Assignment: Every line in the records below with the string "cylinder" needs to be copied out.

::: Given records :::

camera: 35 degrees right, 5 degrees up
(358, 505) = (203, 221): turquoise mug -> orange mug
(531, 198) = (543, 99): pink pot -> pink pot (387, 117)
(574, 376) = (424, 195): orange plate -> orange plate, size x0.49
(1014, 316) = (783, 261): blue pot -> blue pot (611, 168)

:::
::: Given records :::

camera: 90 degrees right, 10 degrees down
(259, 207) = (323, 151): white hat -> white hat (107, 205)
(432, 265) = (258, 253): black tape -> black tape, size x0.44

:::
::: Given records :::

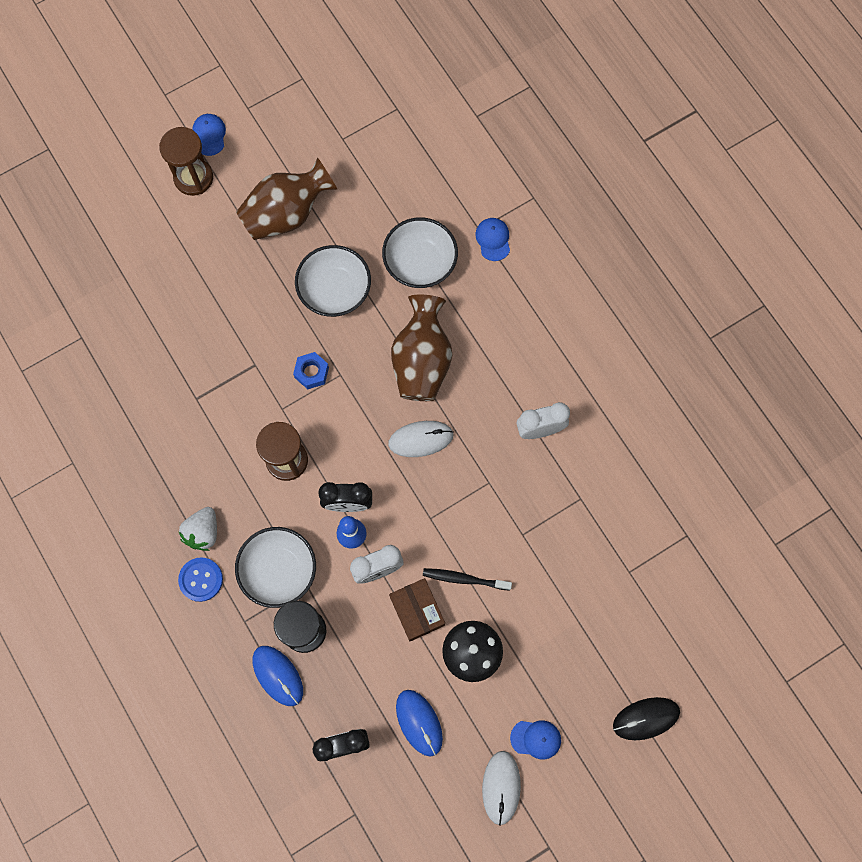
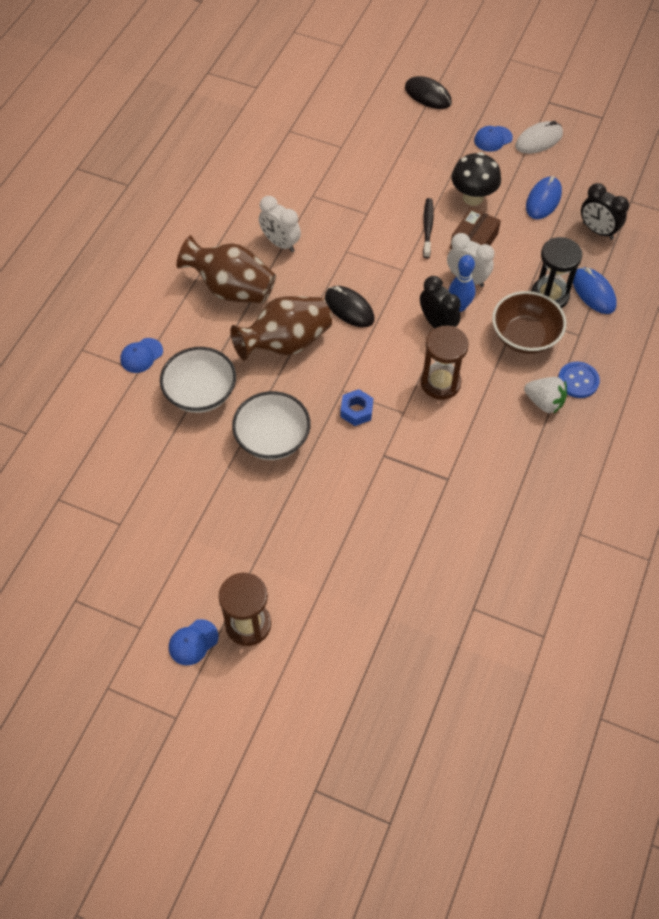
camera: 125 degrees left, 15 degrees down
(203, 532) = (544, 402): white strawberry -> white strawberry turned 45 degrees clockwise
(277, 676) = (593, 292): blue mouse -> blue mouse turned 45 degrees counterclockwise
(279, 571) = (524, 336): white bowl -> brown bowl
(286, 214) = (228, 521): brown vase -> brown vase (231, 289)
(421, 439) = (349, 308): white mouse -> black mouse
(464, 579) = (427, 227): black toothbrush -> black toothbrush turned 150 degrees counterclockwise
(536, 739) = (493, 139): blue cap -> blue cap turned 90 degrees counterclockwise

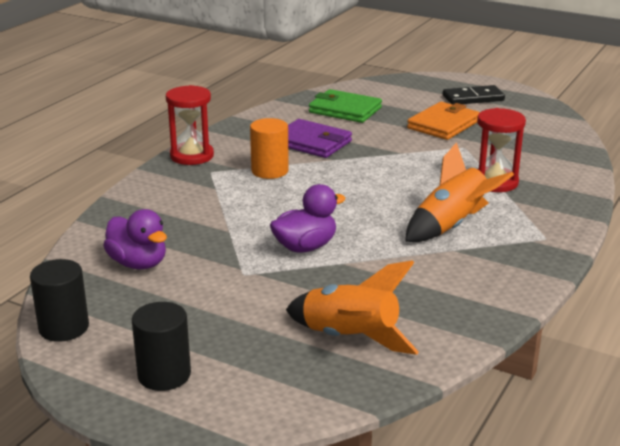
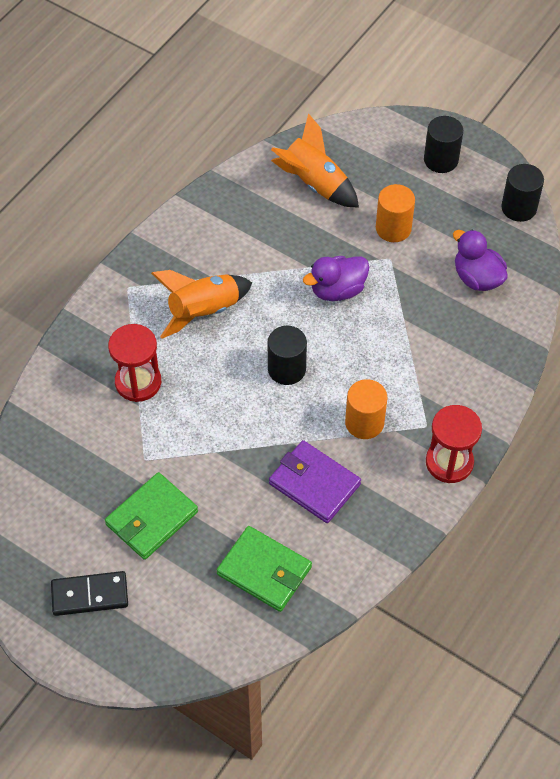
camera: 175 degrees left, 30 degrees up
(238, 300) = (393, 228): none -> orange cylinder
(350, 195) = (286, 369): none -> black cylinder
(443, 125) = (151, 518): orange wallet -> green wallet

:::

Answer box:
(238, 300) = (393, 228): none -> orange cylinder
(350, 195) = (286, 369): none -> black cylinder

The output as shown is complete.